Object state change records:
########################################

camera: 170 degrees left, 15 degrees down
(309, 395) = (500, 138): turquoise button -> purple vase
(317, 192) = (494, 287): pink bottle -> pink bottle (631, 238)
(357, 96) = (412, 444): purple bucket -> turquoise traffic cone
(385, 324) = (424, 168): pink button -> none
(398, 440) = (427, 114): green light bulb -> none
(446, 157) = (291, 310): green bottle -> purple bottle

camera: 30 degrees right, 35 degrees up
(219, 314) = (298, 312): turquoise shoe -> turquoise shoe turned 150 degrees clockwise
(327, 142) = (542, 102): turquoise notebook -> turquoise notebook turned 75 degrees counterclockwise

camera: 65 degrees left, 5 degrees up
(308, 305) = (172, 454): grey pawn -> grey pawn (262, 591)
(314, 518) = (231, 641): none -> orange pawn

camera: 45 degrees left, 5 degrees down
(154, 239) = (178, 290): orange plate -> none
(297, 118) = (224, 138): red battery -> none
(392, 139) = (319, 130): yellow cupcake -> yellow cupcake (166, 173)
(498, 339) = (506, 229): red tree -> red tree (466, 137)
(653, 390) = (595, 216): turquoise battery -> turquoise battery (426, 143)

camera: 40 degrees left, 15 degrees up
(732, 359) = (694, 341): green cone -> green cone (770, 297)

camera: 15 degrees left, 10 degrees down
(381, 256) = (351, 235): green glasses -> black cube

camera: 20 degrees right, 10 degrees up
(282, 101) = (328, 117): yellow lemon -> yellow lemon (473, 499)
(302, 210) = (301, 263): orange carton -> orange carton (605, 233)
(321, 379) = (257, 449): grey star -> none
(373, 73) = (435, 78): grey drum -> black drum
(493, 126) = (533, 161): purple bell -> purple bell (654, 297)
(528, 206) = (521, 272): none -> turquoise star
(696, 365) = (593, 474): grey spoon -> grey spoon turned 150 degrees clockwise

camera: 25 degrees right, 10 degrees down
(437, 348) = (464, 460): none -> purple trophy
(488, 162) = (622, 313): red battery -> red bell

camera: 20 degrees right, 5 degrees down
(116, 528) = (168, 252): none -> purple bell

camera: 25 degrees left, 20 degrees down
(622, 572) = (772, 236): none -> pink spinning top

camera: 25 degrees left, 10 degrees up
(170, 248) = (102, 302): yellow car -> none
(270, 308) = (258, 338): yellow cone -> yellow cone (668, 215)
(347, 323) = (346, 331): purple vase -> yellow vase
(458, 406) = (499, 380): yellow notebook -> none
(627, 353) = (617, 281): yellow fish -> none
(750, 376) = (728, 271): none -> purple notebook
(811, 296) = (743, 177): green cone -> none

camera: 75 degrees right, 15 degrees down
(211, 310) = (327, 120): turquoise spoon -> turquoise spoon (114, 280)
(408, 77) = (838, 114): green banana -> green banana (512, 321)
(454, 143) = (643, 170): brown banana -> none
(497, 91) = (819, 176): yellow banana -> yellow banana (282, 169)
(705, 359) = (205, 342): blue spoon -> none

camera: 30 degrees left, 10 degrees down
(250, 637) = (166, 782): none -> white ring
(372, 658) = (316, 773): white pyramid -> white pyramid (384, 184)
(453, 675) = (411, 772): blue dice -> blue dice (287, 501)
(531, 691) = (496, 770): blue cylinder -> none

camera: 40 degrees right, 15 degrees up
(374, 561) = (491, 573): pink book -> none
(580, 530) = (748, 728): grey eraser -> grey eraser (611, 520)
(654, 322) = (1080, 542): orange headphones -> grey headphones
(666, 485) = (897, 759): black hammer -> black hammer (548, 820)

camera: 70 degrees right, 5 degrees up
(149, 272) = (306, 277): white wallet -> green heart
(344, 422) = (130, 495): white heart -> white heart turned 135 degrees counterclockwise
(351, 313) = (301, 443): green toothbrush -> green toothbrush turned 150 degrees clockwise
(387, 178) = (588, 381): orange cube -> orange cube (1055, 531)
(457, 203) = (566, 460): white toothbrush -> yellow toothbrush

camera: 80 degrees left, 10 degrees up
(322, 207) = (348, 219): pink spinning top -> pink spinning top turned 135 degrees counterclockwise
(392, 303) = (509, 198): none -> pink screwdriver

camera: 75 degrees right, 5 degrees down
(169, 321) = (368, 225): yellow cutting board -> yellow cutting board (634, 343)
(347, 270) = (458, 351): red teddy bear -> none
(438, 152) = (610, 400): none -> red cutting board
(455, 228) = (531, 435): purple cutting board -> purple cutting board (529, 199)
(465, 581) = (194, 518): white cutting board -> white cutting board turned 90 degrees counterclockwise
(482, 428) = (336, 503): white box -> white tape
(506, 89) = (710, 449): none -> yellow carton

########################################

What you are asked to do
Your answer must consist solely of the lines above between the line holding "camera: 20 degrees right, 10 degrees up" and the line holding "camera: 70 degrees right, 5 degrees up", inclusive, copied exactly.

Response to the exercise
camera: 20 degrees right, 10 degrees up
(282, 101) = (328, 117): yellow lemon -> yellow lemon (473, 499)
(302, 210) = (301, 263): orange carton -> orange carton (605, 233)
(321, 379) = (257, 449): grey star -> none
(373, 73) = (435, 78): grey drum -> black drum
(493, 126) = (533, 161): purple bell -> purple bell (654, 297)
(528, 206) = (521, 272): none -> turquoise star
(696, 365) = (593, 474): grey spoon -> grey spoon turned 150 degrees clockwise

camera: 25 degrees right, 10 degrees down
(437, 348) = (464, 460): none -> purple trophy
(488, 162) = (622, 313): red battery -> red bell

camera: 20 degrees right, 5 degrees down
(116, 528) = (168, 252): none -> purple bell

camera: 25 degrees left, 20 degrees down
(622, 572) = (772, 236): none -> pink spinning top

camera: 25 degrees left, 10 degrees up
(170, 248) = (102, 302): yellow car -> none
(270, 308) = (258, 338): yellow cone -> yellow cone (668, 215)
(347, 323) = (346, 331): purple vase -> yellow vase
(458, 406) = (499, 380): yellow notebook -> none
(627, 353) = (617, 281): yellow fish -> none
(750, 376) = (728, 271): none -> purple notebook
(811, 296) = (743, 177): green cone -> none

camera: 75 degrees right, 15 degrees down
(211, 310) = (327, 120): turquoise spoon -> turquoise spoon (114, 280)
(408, 77) = (838, 114): green banana -> green banana (512, 321)
(454, 143) = (643, 170): brown banana -> none
(497, 91) = (819, 176): yellow banana -> yellow banana (282, 169)
(705, 359) = (205, 342): blue spoon -> none

camera: 30 degrees left, 10 degrees down
(250, 637) = (166, 782): none -> white ring
(372, 658) = (316, 773): white pyramid -> white pyramid (384, 184)
(453, 675) = (411, 772): blue dice -> blue dice (287, 501)
(531, 691) = (496, 770): blue cylinder -> none

camera: 40 degrees right, 15 degrees up
(374, 561) = (491, 573): pink book -> none
(580, 530) = (748, 728): grey eraser -> grey eraser (611, 520)
(654, 322) = (1080, 542): orange headphones -> grey headphones
(666, 485) = (897, 759): black hammer -> black hammer (548, 820)

camera: 70 degrees right, 5 degrees up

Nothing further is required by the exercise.